● EXERCISE DIRECTIONS: The pictures stay out; all of the data is to be printed exactly.

● DATA SHOWN:
= = = = = = =

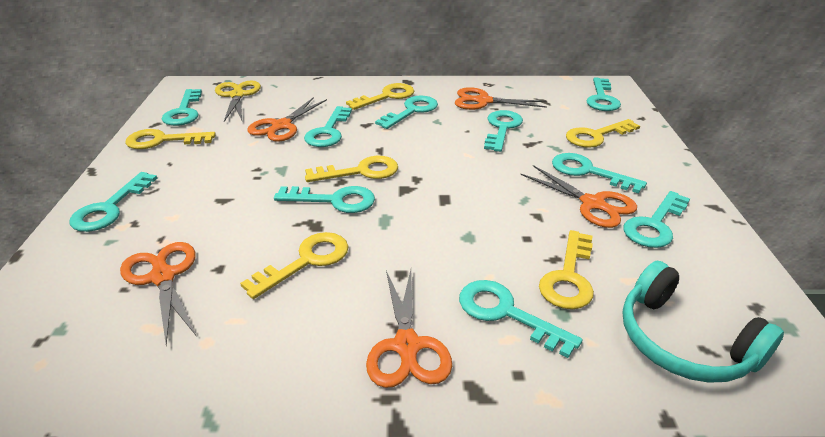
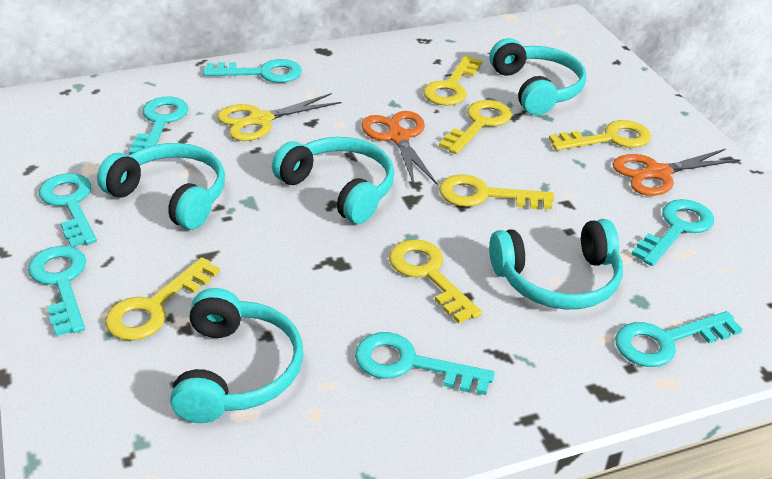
orange scissors: 5 -> 2
turquoise headphones: 1 -> 5
turquoise key: 10 -> 7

= = = = = = =

● ANSWER TO THIS PROBLEM:
orange scissors: 5 -> 2
turquoise headphones: 1 -> 5
turquoise key: 10 -> 7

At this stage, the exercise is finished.